[Start of section]

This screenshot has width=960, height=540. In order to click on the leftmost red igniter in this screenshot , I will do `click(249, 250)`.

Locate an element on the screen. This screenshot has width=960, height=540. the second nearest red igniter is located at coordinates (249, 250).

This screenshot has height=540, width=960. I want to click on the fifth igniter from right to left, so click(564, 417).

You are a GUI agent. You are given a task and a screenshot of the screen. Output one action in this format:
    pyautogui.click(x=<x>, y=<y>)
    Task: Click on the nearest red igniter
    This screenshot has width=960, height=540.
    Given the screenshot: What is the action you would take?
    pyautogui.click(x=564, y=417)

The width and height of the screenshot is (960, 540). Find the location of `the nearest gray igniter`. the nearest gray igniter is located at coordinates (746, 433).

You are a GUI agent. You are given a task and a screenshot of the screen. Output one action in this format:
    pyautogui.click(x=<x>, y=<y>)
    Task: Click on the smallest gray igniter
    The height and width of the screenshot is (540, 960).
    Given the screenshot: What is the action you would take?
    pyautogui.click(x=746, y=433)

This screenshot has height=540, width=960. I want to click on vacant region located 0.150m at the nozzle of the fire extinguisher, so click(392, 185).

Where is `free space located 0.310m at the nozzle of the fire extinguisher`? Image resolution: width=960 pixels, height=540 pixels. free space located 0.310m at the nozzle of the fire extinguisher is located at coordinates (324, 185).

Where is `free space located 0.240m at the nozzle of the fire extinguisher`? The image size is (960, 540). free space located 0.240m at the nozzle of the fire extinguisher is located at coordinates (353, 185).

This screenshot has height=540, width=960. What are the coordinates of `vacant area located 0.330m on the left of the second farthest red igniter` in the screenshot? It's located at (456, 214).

[End of section]

EXERCISE DETAILS: Reproduce all of the data above verbatim, line for line.

SOLUTION TO THIS EXERCISE:
This screenshot has width=960, height=540. In order to click on the leftmost red igniter in this screenshot , I will do `click(249, 250)`.

Locate an element on the screen. This screenshot has width=960, height=540. the second nearest red igniter is located at coordinates (249, 250).

This screenshot has height=540, width=960. I want to click on the fifth igniter from right to left, so click(564, 417).

You are a GUI agent. You are given a task and a screenshot of the screen. Output one action in this format:
    pyautogui.click(x=<x>, y=<y>)
    Task: Click on the nearest red igniter
    This screenshot has width=960, height=540.
    Given the screenshot: What is the action you would take?
    pyautogui.click(x=564, y=417)

The width and height of the screenshot is (960, 540). Find the location of `the nearest gray igniter`. the nearest gray igniter is located at coordinates (746, 433).

You are a GUI agent. You are given a task and a screenshot of the screen. Output one action in this format:
    pyautogui.click(x=<x>, y=<y>)
    Task: Click on the smallest gray igniter
    The height and width of the screenshot is (540, 960).
    Given the screenshot: What is the action you would take?
    pyautogui.click(x=746, y=433)

This screenshot has height=540, width=960. I want to click on vacant region located 0.150m at the nozzle of the fire extinguisher, so click(392, 185).

Where is `free space located 0.310m at the nozzle of the fire extinguisher`? Image resolution: width=960 pixels, height=540 pixels. free space located 0.310m at the nozzle of the fire extinguisher is located at coordinates (324, 185).

Where is `free space located 0.240m at the nozzle of the fire extinguisher`? The image size is (960, 540). free space located 0.240m at the nozzle of the fire extinguisher is located at coordinates (353, 185).

This screenshot has height=540, width=960. What are the coordinates of `vacant area located 0.330m on the left of the second farthest red igniter` in the screenshot? It's located at (456, 214).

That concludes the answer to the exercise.